# [Work item]
Every line holding "blue" should be copied from the records below.
____ Information
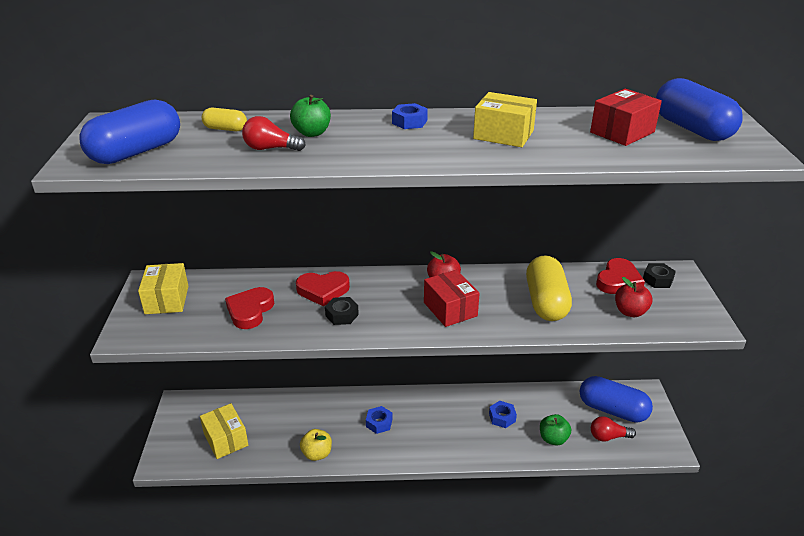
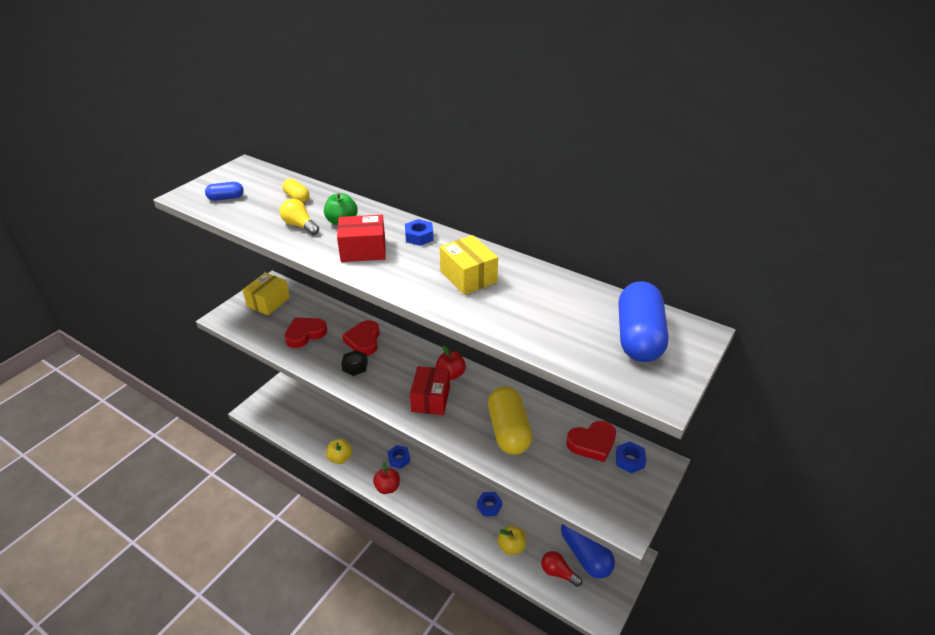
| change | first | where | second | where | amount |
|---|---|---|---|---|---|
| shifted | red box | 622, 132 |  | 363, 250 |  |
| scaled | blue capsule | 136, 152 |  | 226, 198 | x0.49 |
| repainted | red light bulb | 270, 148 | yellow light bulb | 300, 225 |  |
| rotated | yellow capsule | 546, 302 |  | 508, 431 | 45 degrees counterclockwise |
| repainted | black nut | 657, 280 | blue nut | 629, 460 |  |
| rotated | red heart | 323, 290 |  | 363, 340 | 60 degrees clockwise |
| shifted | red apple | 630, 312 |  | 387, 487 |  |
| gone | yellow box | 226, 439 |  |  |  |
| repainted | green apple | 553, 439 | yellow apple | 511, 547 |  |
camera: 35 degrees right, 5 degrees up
________
# [Completed exercise]
| scaled | blue capsule | 136, 152 |  | 226, 198 | x0.49 |
| repainted | black nut | 657, 280 | blue nut | 629, 460 |  |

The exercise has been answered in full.